- [Aim of the task]: From the first line of the records through the line containing "camera: 40 degrees right, 10 degrees down", retype every line exactly and nothing else.

- [Supplied information]:
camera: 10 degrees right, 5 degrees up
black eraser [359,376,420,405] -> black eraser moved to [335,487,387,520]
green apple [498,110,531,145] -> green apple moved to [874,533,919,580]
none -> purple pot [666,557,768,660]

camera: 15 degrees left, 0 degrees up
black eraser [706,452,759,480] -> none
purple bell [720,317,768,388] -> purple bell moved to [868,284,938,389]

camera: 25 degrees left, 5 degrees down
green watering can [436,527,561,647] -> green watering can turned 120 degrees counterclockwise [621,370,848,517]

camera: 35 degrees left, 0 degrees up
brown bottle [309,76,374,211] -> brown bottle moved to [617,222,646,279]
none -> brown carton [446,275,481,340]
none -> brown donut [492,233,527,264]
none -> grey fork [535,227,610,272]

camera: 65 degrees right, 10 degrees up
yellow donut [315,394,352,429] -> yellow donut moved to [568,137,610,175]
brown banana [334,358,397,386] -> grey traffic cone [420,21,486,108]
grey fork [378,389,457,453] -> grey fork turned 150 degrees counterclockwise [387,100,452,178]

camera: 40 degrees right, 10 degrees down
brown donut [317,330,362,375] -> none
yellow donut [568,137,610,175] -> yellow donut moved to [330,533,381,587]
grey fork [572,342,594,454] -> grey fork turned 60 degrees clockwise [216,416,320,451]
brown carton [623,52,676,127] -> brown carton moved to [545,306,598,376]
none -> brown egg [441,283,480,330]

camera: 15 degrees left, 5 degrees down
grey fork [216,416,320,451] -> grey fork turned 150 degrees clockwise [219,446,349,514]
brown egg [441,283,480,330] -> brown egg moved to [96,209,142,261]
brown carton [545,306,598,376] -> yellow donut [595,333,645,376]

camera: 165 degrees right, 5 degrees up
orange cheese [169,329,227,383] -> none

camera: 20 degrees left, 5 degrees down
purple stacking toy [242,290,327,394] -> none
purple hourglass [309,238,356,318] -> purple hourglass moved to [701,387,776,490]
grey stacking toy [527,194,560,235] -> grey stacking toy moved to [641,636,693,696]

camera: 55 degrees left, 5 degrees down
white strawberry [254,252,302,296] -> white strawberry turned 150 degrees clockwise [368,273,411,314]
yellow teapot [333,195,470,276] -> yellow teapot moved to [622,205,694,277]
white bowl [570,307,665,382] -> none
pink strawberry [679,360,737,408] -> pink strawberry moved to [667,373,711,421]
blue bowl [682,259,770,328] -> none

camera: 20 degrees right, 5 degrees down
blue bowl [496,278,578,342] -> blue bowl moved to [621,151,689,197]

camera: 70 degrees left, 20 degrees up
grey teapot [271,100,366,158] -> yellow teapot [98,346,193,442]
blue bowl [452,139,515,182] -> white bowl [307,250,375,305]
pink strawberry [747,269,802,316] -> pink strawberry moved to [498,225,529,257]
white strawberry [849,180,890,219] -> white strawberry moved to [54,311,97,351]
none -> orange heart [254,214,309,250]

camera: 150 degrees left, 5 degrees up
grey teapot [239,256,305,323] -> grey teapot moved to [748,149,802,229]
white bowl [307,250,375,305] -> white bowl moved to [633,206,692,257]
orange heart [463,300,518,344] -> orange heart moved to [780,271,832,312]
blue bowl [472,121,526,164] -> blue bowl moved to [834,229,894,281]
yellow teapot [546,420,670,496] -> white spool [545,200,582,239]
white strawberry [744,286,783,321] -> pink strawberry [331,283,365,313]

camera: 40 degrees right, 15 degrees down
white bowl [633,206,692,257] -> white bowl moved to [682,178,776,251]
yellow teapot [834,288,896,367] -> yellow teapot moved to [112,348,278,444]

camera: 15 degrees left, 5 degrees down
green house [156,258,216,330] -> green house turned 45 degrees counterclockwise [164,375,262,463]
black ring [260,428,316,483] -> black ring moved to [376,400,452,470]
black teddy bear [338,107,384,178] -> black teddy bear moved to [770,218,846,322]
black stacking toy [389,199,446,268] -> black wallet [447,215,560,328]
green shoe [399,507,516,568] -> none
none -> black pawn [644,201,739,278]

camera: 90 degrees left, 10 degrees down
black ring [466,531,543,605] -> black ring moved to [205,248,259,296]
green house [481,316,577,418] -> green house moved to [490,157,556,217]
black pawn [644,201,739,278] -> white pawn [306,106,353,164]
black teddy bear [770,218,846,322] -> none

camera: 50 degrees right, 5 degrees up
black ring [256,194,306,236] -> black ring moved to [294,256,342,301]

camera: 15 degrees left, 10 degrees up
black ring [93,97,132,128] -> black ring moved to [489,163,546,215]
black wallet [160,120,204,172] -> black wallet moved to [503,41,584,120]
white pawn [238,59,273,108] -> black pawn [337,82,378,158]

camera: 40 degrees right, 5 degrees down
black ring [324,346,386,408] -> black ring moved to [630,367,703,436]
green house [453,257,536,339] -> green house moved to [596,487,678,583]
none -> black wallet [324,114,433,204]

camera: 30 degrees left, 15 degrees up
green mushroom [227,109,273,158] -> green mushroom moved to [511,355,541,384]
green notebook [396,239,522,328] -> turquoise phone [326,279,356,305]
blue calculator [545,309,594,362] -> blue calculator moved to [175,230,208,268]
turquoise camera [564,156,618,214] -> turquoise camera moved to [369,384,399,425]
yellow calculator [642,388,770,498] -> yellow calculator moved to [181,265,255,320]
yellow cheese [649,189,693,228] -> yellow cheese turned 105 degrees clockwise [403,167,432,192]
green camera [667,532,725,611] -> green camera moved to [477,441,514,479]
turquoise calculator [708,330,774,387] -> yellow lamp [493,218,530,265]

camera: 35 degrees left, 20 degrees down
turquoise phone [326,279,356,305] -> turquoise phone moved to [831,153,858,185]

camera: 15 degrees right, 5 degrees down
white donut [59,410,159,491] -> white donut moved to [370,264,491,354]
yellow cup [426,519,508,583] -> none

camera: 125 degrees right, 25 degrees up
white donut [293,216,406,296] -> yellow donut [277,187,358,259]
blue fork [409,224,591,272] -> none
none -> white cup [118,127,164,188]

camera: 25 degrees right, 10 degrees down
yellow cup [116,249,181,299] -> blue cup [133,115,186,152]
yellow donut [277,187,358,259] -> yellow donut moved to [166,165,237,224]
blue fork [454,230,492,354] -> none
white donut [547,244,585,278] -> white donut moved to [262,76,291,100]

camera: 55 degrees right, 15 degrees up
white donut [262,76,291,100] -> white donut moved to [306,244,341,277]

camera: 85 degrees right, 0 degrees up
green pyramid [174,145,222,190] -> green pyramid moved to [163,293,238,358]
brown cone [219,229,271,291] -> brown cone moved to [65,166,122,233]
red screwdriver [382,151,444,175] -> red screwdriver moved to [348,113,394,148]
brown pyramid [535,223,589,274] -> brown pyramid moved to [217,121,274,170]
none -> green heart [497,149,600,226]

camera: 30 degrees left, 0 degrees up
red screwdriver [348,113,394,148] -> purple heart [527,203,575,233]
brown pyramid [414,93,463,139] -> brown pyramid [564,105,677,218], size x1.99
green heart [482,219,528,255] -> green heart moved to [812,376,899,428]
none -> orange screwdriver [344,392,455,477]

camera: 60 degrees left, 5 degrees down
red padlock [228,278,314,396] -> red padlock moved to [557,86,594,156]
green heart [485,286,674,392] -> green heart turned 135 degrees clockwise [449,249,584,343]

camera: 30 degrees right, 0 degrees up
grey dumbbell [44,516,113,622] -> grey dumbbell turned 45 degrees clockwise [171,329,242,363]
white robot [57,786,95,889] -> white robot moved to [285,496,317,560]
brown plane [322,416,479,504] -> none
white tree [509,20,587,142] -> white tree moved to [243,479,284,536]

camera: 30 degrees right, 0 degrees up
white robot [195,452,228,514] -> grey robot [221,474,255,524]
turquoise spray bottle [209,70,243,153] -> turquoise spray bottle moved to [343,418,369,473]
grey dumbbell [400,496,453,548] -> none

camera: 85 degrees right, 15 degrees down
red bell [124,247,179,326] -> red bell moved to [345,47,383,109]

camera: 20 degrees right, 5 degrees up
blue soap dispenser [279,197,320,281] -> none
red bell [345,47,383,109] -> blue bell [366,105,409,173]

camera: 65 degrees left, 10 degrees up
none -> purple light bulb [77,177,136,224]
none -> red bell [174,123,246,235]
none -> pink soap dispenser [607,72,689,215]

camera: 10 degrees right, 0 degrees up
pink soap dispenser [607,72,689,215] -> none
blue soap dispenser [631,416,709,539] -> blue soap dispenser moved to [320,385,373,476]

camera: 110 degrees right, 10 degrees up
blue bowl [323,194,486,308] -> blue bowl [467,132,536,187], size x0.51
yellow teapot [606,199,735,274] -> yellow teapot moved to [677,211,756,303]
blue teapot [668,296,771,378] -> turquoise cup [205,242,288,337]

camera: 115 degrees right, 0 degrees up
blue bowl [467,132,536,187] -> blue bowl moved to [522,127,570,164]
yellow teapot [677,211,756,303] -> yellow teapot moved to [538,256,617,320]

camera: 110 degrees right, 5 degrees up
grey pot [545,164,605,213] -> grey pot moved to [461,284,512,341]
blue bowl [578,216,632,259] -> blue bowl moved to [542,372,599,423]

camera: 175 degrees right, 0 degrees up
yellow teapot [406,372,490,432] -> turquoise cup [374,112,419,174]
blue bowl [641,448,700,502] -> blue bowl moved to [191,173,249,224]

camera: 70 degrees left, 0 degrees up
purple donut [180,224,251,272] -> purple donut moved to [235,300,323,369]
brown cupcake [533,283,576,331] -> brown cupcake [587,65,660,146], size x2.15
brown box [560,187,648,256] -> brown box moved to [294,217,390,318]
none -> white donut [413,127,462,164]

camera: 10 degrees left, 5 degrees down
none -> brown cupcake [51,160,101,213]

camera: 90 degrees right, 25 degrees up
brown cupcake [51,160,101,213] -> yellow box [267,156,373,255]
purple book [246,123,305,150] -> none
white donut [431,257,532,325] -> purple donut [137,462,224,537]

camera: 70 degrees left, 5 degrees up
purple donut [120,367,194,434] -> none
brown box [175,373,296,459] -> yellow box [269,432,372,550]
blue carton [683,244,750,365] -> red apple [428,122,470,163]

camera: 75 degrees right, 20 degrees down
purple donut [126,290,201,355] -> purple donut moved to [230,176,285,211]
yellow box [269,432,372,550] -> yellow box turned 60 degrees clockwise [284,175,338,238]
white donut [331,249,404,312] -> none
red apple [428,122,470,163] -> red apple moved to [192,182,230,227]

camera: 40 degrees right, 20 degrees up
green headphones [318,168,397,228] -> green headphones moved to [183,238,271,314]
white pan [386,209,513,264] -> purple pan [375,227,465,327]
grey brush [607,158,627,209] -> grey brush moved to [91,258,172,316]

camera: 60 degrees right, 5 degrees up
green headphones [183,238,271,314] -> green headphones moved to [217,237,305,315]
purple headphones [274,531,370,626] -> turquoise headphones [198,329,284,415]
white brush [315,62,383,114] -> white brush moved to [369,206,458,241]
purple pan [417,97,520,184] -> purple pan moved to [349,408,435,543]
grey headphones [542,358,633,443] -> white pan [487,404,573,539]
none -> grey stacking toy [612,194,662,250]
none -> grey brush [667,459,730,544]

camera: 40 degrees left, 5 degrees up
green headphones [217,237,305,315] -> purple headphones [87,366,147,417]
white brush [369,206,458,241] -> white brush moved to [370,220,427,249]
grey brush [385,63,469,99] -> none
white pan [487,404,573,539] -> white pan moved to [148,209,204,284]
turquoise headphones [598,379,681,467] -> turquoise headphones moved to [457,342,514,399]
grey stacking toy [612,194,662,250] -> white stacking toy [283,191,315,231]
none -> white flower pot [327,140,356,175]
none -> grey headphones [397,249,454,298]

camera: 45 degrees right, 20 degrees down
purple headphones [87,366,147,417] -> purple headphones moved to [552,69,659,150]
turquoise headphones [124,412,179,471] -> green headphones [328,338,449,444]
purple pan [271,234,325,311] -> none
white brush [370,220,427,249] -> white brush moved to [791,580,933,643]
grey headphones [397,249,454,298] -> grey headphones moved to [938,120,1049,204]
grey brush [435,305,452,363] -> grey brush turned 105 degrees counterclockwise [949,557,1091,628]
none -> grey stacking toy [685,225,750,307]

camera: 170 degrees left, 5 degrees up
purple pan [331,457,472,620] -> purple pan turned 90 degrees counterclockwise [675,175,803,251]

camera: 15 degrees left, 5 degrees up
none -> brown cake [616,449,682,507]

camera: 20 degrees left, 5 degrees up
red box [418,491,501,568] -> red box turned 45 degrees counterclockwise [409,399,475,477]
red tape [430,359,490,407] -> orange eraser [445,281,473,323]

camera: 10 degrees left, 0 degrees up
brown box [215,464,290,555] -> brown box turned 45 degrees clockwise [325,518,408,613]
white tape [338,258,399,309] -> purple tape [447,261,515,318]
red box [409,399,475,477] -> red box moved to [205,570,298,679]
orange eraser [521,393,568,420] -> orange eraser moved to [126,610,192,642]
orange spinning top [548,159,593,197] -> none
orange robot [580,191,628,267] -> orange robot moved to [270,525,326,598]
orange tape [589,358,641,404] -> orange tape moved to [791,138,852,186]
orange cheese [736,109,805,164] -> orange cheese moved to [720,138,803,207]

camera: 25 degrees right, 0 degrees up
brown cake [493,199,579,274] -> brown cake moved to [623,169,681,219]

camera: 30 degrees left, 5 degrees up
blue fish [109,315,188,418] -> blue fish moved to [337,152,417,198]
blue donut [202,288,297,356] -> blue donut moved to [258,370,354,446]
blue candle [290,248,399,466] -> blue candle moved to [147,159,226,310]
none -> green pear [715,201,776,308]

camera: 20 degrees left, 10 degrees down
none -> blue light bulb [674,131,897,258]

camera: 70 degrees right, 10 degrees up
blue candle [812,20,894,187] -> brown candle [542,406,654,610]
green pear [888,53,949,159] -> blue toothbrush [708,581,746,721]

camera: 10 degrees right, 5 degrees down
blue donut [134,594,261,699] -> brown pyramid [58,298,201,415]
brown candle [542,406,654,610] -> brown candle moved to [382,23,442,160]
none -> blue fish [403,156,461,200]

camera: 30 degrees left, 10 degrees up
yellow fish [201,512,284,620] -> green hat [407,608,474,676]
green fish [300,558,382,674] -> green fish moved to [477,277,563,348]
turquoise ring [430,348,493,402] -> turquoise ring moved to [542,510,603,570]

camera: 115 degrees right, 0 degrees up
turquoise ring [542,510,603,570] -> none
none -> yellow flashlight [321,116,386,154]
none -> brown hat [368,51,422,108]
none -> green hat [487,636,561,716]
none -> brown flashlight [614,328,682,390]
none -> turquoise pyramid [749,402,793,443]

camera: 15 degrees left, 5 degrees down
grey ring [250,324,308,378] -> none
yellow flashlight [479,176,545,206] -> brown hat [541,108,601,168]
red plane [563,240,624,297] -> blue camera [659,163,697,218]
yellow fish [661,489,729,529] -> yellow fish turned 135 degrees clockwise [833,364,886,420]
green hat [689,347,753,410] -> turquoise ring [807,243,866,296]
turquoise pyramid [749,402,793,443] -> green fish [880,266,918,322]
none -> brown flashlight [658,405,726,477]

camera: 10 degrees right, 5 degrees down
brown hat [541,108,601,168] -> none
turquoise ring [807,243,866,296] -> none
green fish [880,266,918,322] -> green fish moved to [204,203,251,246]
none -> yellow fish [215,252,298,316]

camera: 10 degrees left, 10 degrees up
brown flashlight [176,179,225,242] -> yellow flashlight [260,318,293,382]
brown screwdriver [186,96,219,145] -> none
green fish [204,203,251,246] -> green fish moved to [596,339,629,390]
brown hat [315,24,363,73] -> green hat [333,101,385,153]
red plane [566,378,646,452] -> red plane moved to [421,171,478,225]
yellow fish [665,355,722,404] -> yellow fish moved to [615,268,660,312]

- [Written answer]:
camera: 10 degrees right, 5 degrees up
black eraser [359,376,420,405] -> black eraser moved to [335,487,387,520]
green apple [498,110,531,145] -> green apple moved to [874,533,919,580]
none -> purple pot [666,557,768,660]

camera: 15 degrees left, 0 degrees up
black eraser [706,452,759,480] -> none
purple bell [720,317,768,388] -> purple bell moved to [868,284,938,389]

camera: 25 degrees left, 5 degrees down
green watering can [436,527,561,647] -> green watering can turned 120 degrees counterclockwise [621,370,848,517]

camera: 35 degrees left, 0 degrees up
brown bottle [309,76,374,211] -> brown bottle moved to [617,222,646,279]
none -> brown carton [446,275,481,340]
none -> brown donut [492,233,527,264]
none -> grey fork [535,227,610,272]

camera: 65 degrees right, 10 degrees up
yellow donut [315,394,352,429] -> yellow donut moved to [568,137,610,175]
brown banana [334,358,397,386] -> grey traffic cone [420,21,486,108]
grey fork [378,389,457,453] -> grey fork turned 150 degrees counterclockwise [387,100,452,178]

camera: 40 degrees right, 10 degrees down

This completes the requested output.